PROBLEM DESCRIPTION: Repeat the lines below exactly as written, please, from the line with "camera: 25 degrees left, 10 degrees up" to the line with "(630, 293) = (477, 157): blue", both lines included, and no others.

DATA TO USE:
+ + + +

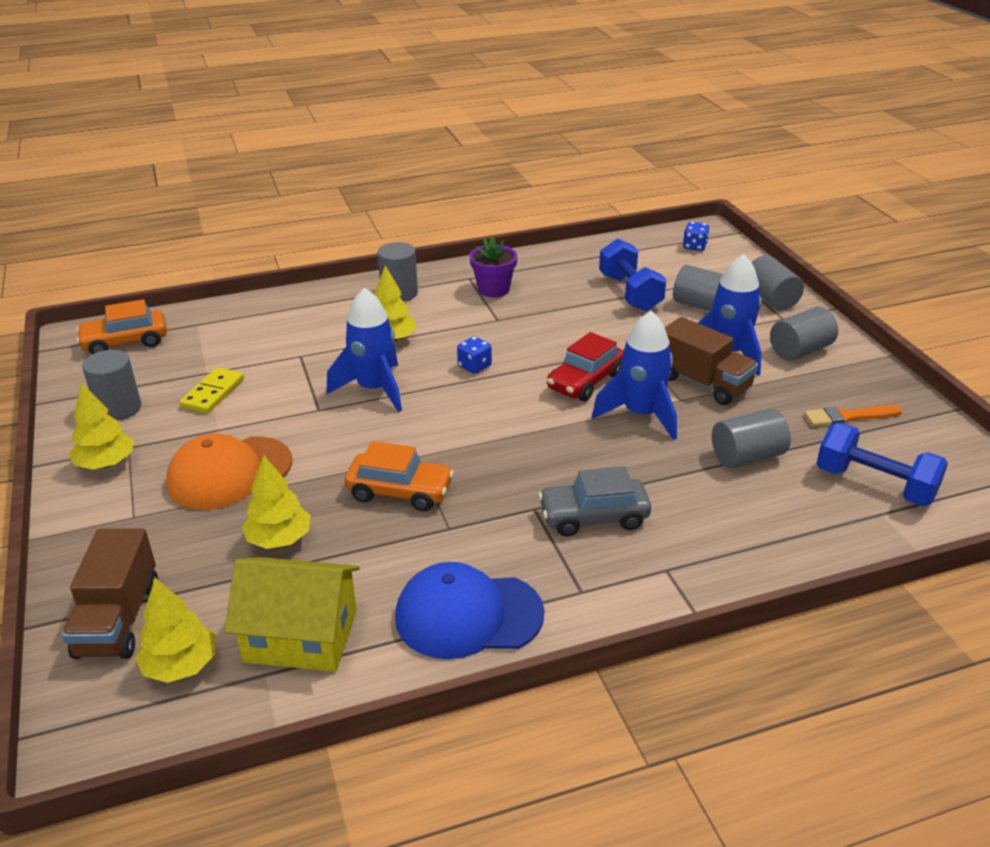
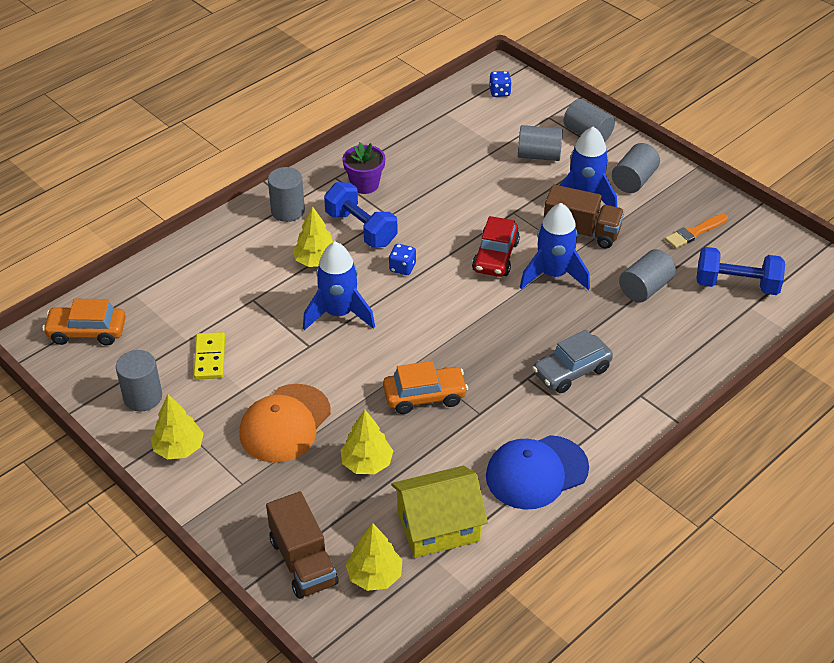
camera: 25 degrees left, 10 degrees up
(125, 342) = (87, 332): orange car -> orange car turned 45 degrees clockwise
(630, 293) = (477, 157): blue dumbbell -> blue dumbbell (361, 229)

+ + + +

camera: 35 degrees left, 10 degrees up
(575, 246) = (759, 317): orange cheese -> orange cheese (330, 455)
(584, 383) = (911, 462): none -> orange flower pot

+ + + +

OUTPUT:
camera: 25 degrees left, 10 degrees up
(125, 342) = (87, 332): orange car -> orange car turned 45 degrees clockwise
(630, 293) = (477, 157): blue dumbbell -> blue dumbbell (361, 229)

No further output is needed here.